=== Work required ===
In the data below, how many lines contain the string "wiper"? Give only the figure.

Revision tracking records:
· · ·

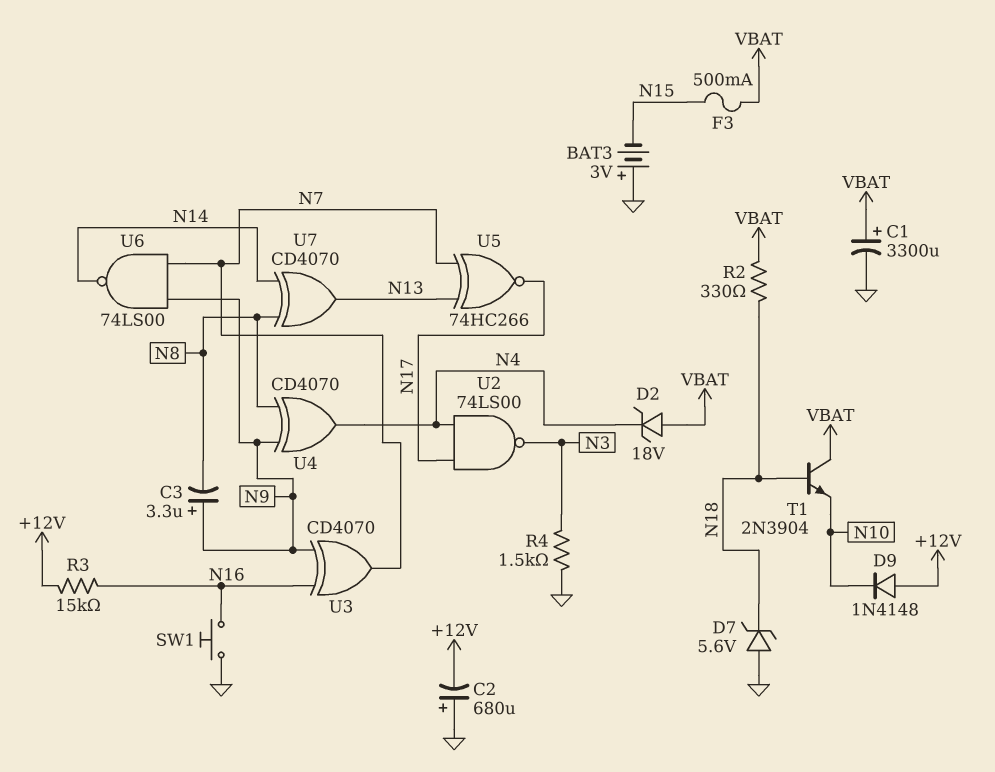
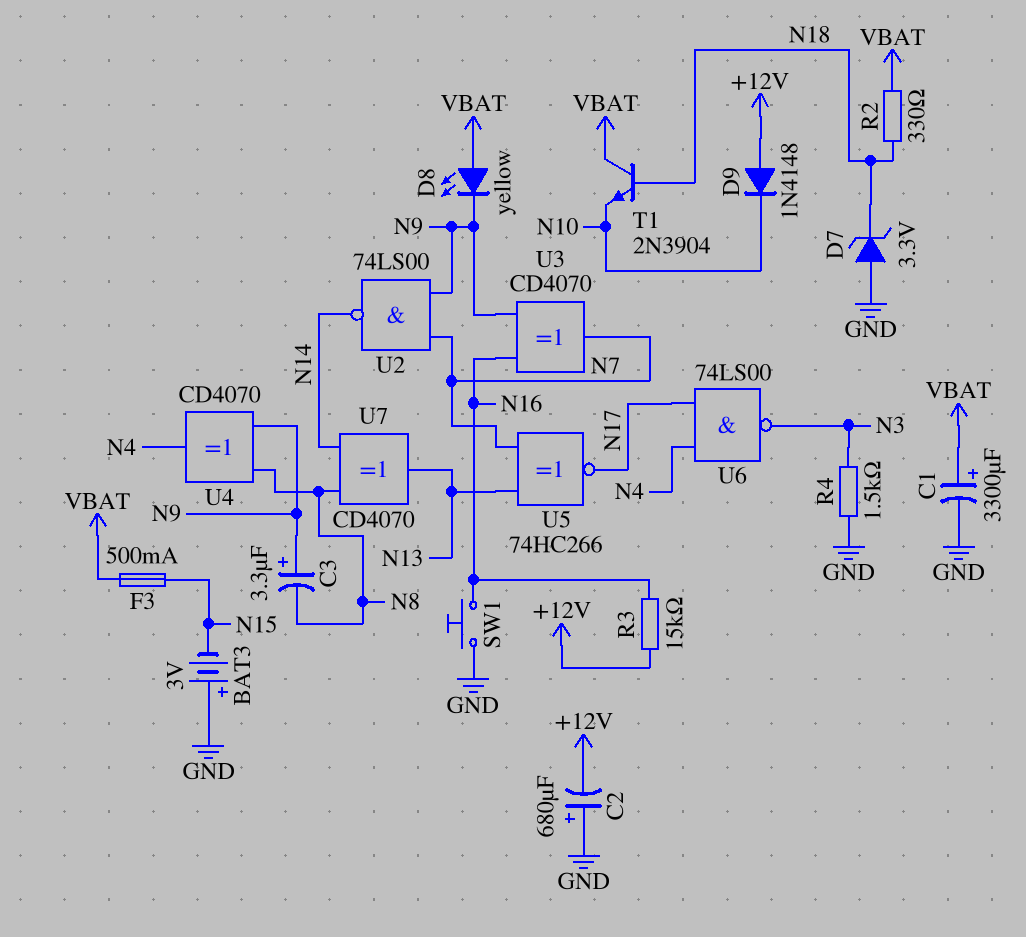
D2: zener 18V (A VBAT, K N4) -> none
D7: zener 5.6V (A GND, K N18) -> zener 3.3V (A GND, K N18)
D8: none -> LED yellow (A VBAT, K N9)
U2: NAND 74LS00 (in N4, in N17, out N3) -> NAND 74LS00 (in N7, in N9, out N14)
U6: NAND 74LS00 (in N7, in N9, out N14) -> NAND 74LS00 (in N4, in N17, out N3)

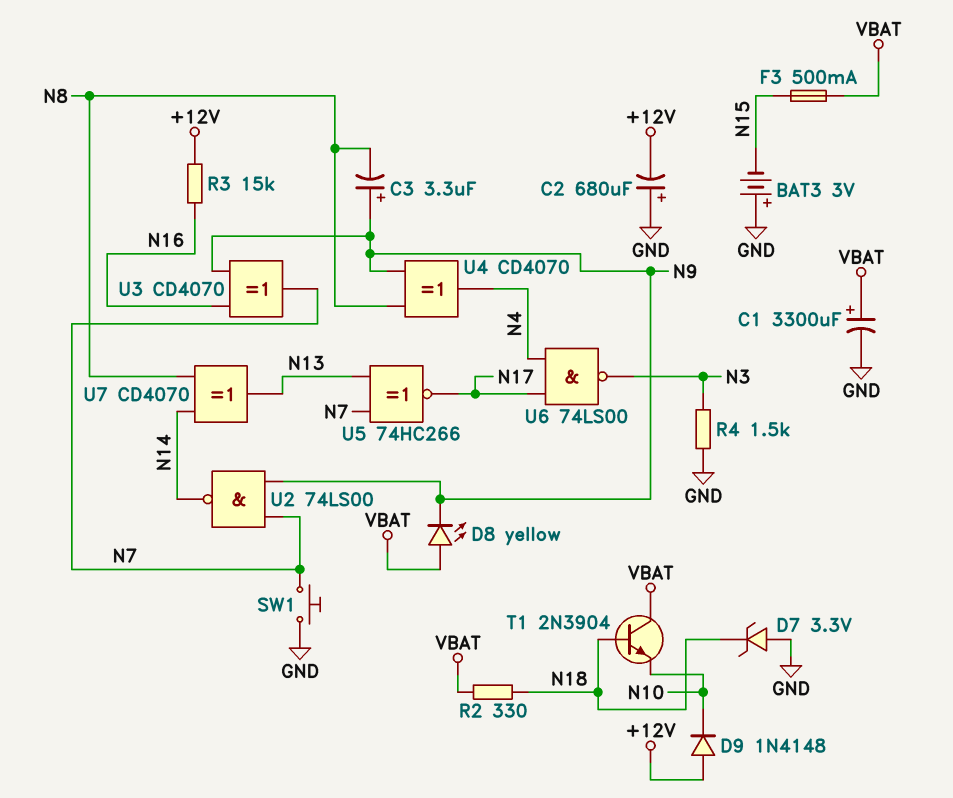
SW1: button (GND, N16) -> button (GND, N7)

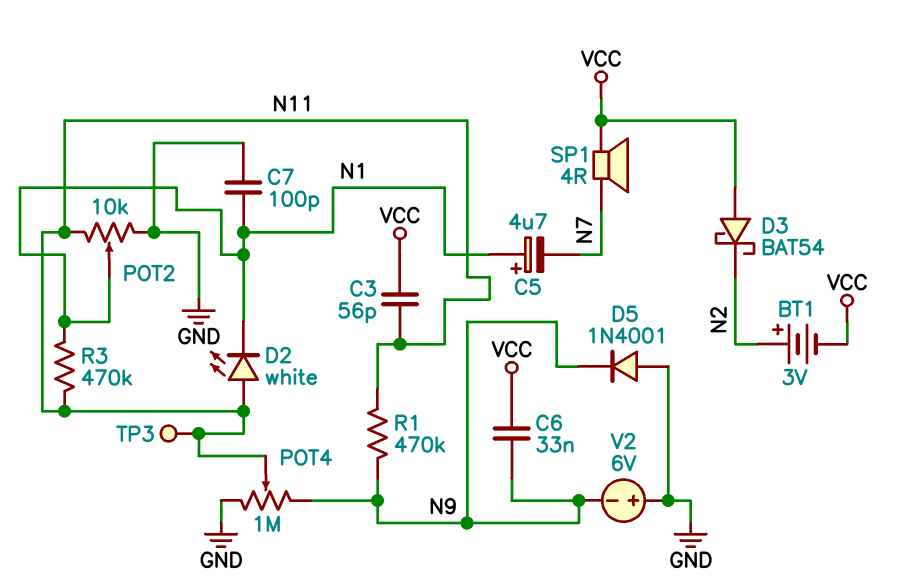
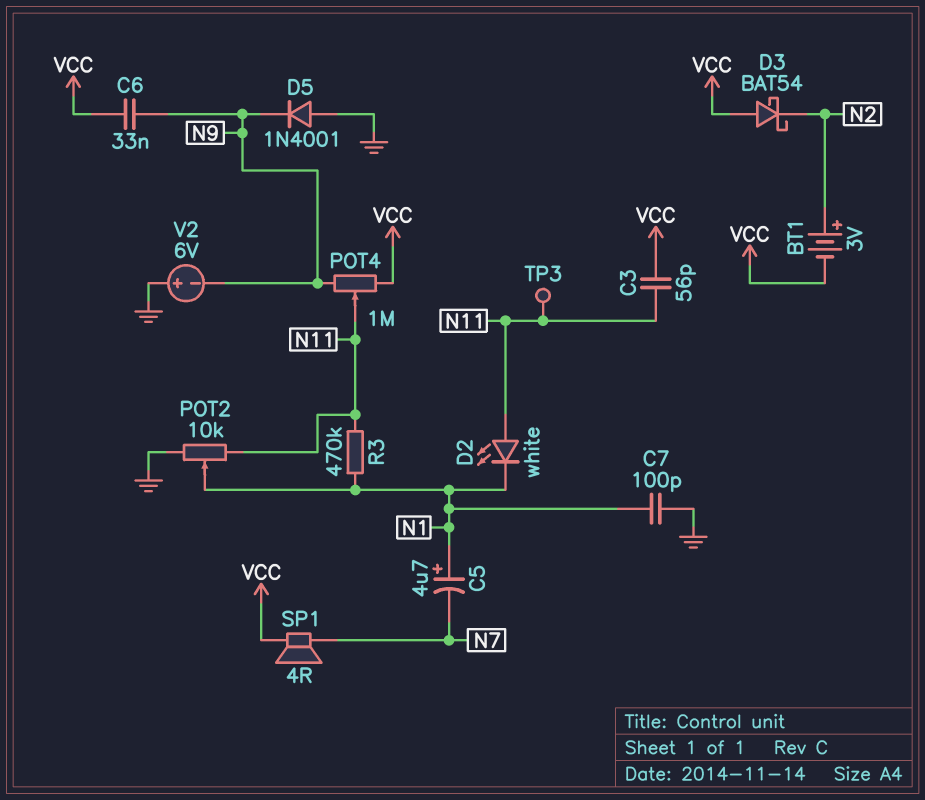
POT4: 1M (GND, N9, wiper N11) -> 1M (N9, VCC, wiper N11)
R1: 470k (N9, N11) -> none

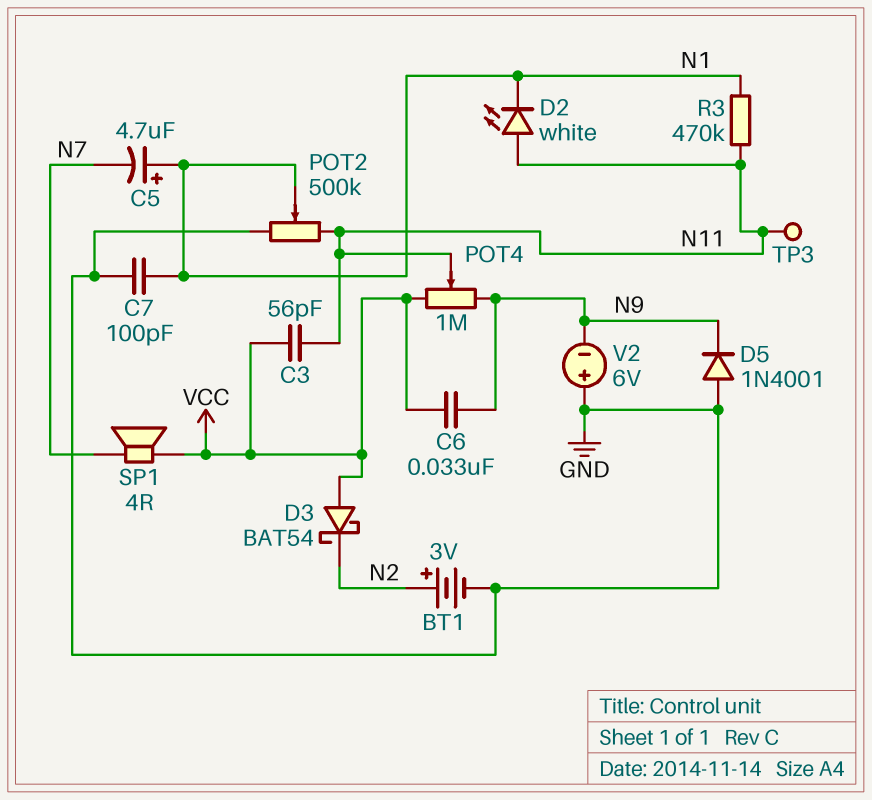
BT1: 3V (plus N2, minus VCC) -> 3V (plus N2, minus GND)
POT2: 10k (GND, N11, wiper N1) -> 500k (GND, N11, wiper N1)

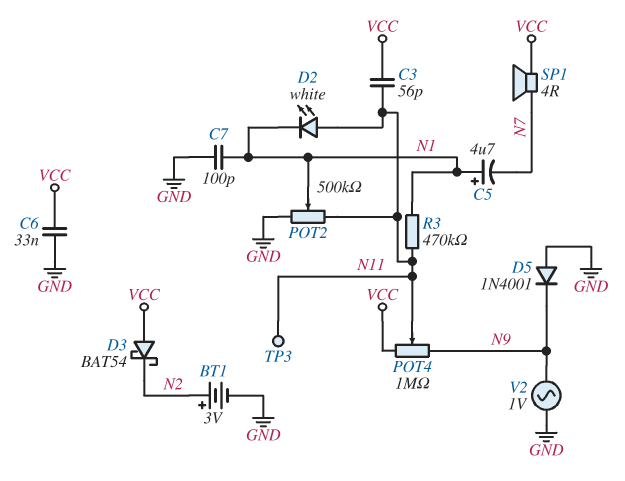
C6: 33nF (N9, VCC) -> 33nF (GND, VCC)
V2: 6V (plus GND, minus N9) -> AC 1V (GND, N9)

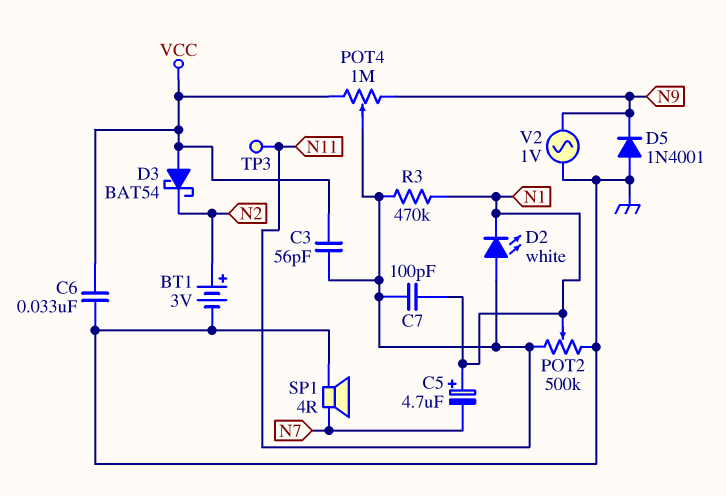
C7: 100pF (GND, N1) -> 100pF (N1, N11)
SP1: speaker 4R (N7, VCC) -> speaker 4R (GND, N7)

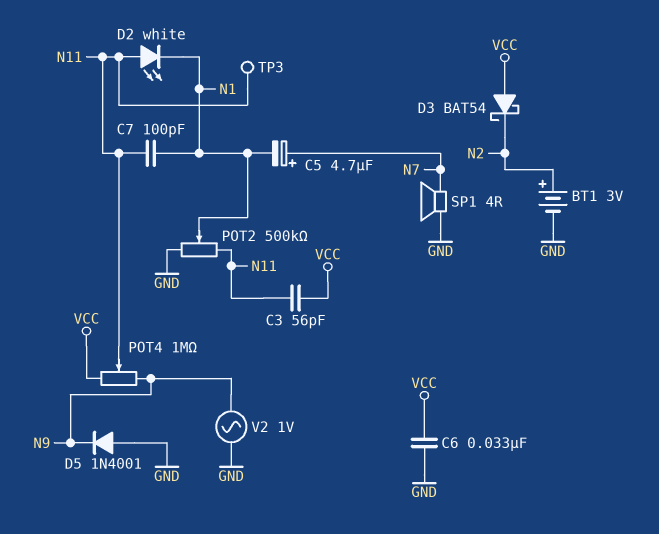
C5: 4.7uF (plus N1, minus N7) -> 4.7uF (plus N7, minus N1)
R3: 470k (N1, N11) -> none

· · ·

=== Answer space ===
2